## Data for processing
↓
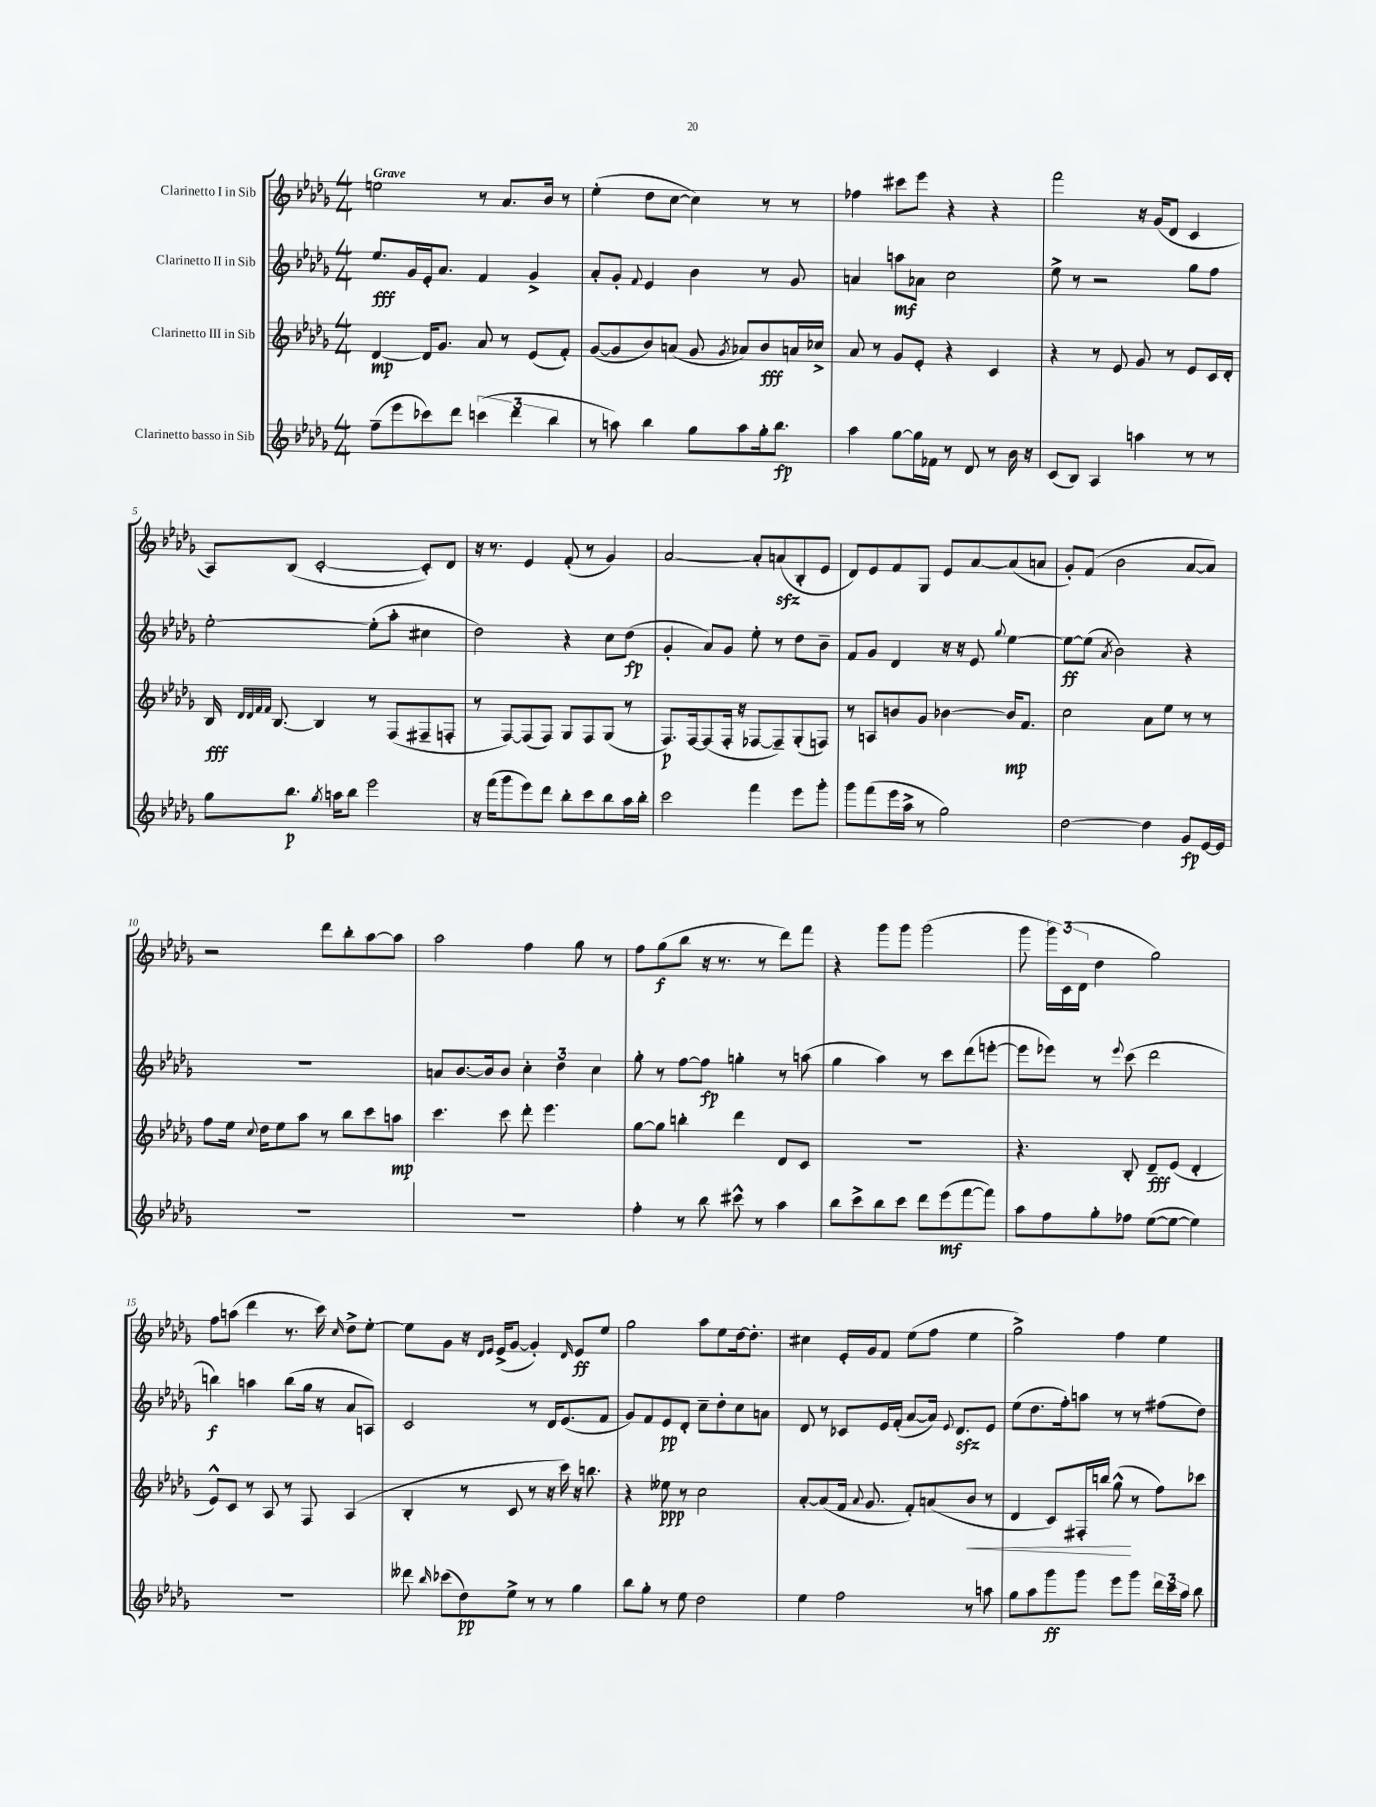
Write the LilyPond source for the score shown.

<<
\new StaffGroup <<
\new Staff = "s0" \with { instrumentName = "Clarinetto I in Sib" } {
    \clef treble \key des \major \numericTimeSignature \time 4/4 \tempo "Grave"
    \autoBeamOff e''2 r8 aes'8.[ bes'16] r8 |
    ees''4-.( des''8[ c''8]~ c''4) r8 r8 |
    fes''4 cis'''8[ ees'''8] r4 r4 |
    f'''2 r16 ges'16[( des'8] c'4 |
    aes8[) bes8]( c'2~-. c'8[-.) des'8] |
    r16 r8. ees'4 f'8-.( r8 ges'4) |
    aes'2~ aes'8[-. a'8\sfz( bes8-. ees'8] |
    des'8[) ees'8 f'8 ges8] ees'8[ aes'8~ aes'8( a'8] |
    ges'8[-.) f'8]( bes'2 aes'8[~ aes'8]) |
    r2 des'''8[ bes''8-. aes''8~ aes''8] |
    aes''2 f''4 ges''8 r8 |
    f''8[ ges''8\f( bes''8] r16 r8. r8 des'''8[) f'''8] |
    r4 ges'''8[ ges'''8] ges'''2( |
    ges'''8 \tuplet 3/2 { ges'''16[) c'16( des'16] } des''4 ges''2) |
    f''8[ a''8]( des'''4 r8. c'''16) \grace { c''16 } des''8[-> ees''8]~-. |
    ees''8[ ges'8] r16 \grace { des'16[ ees'16] } ees'16[->( ges'8]~ ges'4-.) \grace { des'16 } ees'8[\ff ees''8] |
    ges''2 aes''8[ ees''8 des''16~ des''8.]-. |
    cis''4 ees'16[-. ges'16 f'8] ees''8[( f''8] ees''4 |
    ges''2->) f''4 ees''4 \bar "|." |
}
\new Staff = "s1" \with { instrumentName = "Clarinetto II in Sib" } {
    \clef treble \key des \major \numericTimeSignature \time 4/4
    \autoBeamOff ees''8.[\fff ges'16 ees'16-. aes'8.] f'4 ges'4-> |
    aes'8[-. ges'8]-. \appoggiatura { f'8 } ees'4 bes'4 r8 ges'8 |
    a'4 a''8[\mf aes'8] c''2 |
    ees''8-> r8 r2 ges''8[ f''8] |
    ees''2~-. ees''8[-.( aes''8]-. cis''4 |
    des''2) r4 c''8[ des''8]\fp( |
    ges'4-. aes'8[) ges'8] ees''8-. r8 des''8[ bes'8]-- |
    f'8[ ges'8] des'4 r16 r16 ees'8 \appoggiatura { ges''8 } ees''4~ |
    ees''8[~\ff ees''8]( \acciaccatura { aes'8 } bes'2) r4 |
    R1 |
    a'8[ bes'8.~ bes'16 bes'8] \tuplet 3/2 { c''4-. des''4 c''4 } |
    ges''8-. r8 f''8[~ f''8]\fp g''4-. r8 a''8( |
    ges''4 aes''4) r8 c'''8[ des'''8( e'''8]~-. |
    e'''8[ ees'''8]) r8 \appoggiatura { ees'''8 } c'''8( des'''2 |
    b''4\f) a''4 b''8[( ges''16] r16 aes'8[ a8]) |
    c'2 r8 des'16[ ees'8.( f'8] |
    ges'8[) f'8 ees'8\pp des'8]-. c''8[-- des''8-. c''8 a'8] |
    des'8 r8 ces'8[ ees'16 f'16]-.( aes'8[~ aes'16]) \appoggiatura { ees'8 } des'8.[\sfz ees'8] |
    ees''8[( des''8. f''16-.) a''8] r8 r8 fis''8[( des''8]) \bar "|." |
}
\new Staff = "s2" \with { instrumentName = "Clarinetto III in Sib" } {
    \clef treble \key des \major \numericTimeSignature \time 4/4
    \autoBeamOff des'4~\mp des'16[ ges'8.] aes'8 r8 ees'8[( f'8]-.) |
    ges'8[~( ges'8 bes'8) a'8]( ges'8 \acciaccatura { ges'8 } aes'8[) bes'8\fff a'16 ces''16]-> |
    aes'8 r8 ges'8[ ees'8]-. r4 c'4 |
    r4 r8 ees'8 ges'8 r8 ees'8[ c'16 des'16]-. |
    bes16\fff \grace { des'32[ des'32 f'32 f'32] } bes8.~ bes4 r8 f8[( fis8-- f8]-. |
    r8 f8[~) f8( f8]) ges8[ f8 ges8]( r8 |
    f8.[\p) f16~ f8( f16]-. r16 fes8[~ fes8--) ges8-.( f8]) |
    r8 a8[ b'8 ges'8] bes'4~ bes'16[\mp f'8.] |
    c''2 aes'8[ ees''8] r8 r8 |
    f''8[ ees''16] \appoggiatura { c''8 } des''16[ ees''8 aes''8] r8 bes''8[ c'''8 a''8]\mp |
    c'''4. c'''8 des'''8-. ees'''4. |
    ges''8[~ ges''8] b''4-. des'''4 des'8[ c'8] |
    R1 |
    r4. bes8-. des'8[--\fff ees'8]( des'4-. |
    ees'8[-^) c'8] r8 aes8 r8 f8 aes4( |
    bes4-. r8 c'8 r8 r16 c'''16) r16 b''8. |
    r4 eeses''8\ppp r8 c''2 |
    aes'8[~-. aes'8( f'16] \appoggiatura { aes'8 } ges'8. f'8[-.) a'8( bes'8]\< r8 |
    des'4 c'8[) fis16-. b''16] ges''8-^\!( r8 f''8[) ces'''8] \bar "|." |
}
\new Staff = "s3" \with { instrumentName = "Clarinetto basso in Sib" } {
    \clef treble \key des \major \numericTimeSignature \time 4/4
    \autoBeamOff f''8[--( ees'''8 ces'''8) des'''8] \tuplet 3/2 { c'''4( des'''4 bes''4 } |
    r8 a''8) bes''4 ges''8[ a''8 ges''16-. bes''8.]\fp |
    aes''4 ges''8[~ ges''16 fes'16] r8 des'8 r8 bes'16 r16 |
    c'8[( bes8]) aes4 a''4 r8 r8 |
    ges''8[ bes''8.]\p \acciaccatura { ges''8 } a''16[ bes''8] ees'''2 |
    r16 f'''16[( ges'''8 ees'''8) des'''8] bes''8[-. c'''8 bes''8 aes''16 bes''16]-. |
    c'''2 f'''4 ees'''8[ ges'''8]-. |
    ges'''8[ f'''8( ees'''16 aes''16]-> r8 ges''2) |
    des''2~ des''4 ges'8[\fp ees'16~ ees'16] |
    R1 |
    R1 |
    f''4-. r8 bes''8 cis'''8-^ r8 aes''4 |
    bes''8[ c'''8-> bes''8 c'''8] des'''8[ ees'''8\mf( f'''8~ f'''8]) |
    aes''8[ f''8 ges''8-. fes''8] ees''8[~( ees''8]~ ees''4) |
    R1 |
    deses'''8 \grace { bes''16 } ces'''8[( des''8\pp) ees''8]-> r8 r8 ges''4 |
    bes''8[ ges''8]-. r8 ees''8 des''2 |
    ees''4 f''2 r8 a''8 |
    ges''8[ aes''8 ges'''8\ff ges'''8] ees'''8[ ges'''8] \tuplet 3/2 { des'''16[ c'''16 aes''16] } bes''8 \bar "|." |
}
>>
>>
↑
## To do
Extract every line of the items that contains the string "acciaccatura", matching case exactly.

## Solution for this exercise
    ees''8[~\ff ees''8]( \acciaccatura { aes'8 } bes'2) r4 |
    ges'8[~( ges'8 bes'8) a'8]( ges'8 \acciaccatura { ges'8 } aes'8[) bes'8\fff a'16 ces''16]-> |
    ges''8[ bes''8.]\p \acciaccatura { ges''8 } a''16[ bes''8] ees'''2 |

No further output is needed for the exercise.